• [WHAT IS BEING ASKED]: Show each line from the records below in which the word "domino" occurs.

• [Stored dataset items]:
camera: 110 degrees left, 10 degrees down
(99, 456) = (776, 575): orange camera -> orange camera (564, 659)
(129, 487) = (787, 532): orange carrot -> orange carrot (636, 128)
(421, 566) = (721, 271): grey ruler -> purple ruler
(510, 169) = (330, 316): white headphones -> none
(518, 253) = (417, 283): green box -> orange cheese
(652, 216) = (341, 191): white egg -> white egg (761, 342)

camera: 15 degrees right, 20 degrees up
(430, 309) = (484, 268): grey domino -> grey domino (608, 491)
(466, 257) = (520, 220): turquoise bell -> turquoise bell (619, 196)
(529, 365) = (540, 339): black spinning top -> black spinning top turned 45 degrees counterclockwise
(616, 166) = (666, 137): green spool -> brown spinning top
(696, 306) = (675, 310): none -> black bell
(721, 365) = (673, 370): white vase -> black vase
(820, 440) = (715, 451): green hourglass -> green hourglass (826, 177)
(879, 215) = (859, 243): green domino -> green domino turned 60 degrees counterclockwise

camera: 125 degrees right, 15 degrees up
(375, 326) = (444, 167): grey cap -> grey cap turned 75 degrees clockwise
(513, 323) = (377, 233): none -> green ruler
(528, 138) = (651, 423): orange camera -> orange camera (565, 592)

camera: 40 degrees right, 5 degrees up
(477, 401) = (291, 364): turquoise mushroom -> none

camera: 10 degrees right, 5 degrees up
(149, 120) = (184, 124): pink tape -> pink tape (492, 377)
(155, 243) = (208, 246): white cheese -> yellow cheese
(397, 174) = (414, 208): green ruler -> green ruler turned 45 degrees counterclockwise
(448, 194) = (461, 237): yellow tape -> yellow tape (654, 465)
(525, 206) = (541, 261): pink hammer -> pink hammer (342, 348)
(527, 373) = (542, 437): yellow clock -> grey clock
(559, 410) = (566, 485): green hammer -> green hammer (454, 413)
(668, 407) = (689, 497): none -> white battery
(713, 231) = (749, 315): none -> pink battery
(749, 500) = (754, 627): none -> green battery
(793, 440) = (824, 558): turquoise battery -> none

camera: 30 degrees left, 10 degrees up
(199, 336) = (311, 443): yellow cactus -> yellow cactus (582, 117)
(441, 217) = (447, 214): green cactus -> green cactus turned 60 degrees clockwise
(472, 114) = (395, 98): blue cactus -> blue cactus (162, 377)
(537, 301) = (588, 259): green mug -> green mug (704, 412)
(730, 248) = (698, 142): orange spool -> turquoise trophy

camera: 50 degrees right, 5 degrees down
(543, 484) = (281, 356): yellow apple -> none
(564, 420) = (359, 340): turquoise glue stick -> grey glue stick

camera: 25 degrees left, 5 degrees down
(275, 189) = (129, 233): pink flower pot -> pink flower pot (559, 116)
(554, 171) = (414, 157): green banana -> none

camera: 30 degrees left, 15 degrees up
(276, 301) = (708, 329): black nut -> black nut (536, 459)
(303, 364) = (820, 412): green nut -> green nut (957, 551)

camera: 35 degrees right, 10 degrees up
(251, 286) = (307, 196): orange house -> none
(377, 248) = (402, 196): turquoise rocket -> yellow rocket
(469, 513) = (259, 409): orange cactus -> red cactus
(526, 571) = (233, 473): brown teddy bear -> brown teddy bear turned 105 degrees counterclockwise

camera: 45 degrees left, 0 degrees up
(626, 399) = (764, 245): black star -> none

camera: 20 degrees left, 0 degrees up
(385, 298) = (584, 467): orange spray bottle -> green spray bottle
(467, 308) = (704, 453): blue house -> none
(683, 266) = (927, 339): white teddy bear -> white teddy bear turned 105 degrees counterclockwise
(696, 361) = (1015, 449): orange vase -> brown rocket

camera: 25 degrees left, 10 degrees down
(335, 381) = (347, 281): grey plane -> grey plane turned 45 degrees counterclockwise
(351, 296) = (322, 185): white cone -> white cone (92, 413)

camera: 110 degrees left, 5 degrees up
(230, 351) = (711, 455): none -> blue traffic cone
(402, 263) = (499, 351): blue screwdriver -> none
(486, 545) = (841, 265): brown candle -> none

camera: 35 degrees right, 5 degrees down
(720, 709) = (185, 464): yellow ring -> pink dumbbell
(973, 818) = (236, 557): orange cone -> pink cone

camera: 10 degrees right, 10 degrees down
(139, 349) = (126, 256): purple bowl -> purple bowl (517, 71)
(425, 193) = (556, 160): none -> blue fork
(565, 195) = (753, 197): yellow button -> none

• [EXPECTED ANSWER]:
(430, 309) = (484, 268): grey domino -> grey domino (608, 491)
(879, 215) = (859, 243): green domino -> green domino turned 60 degrees counterclockwise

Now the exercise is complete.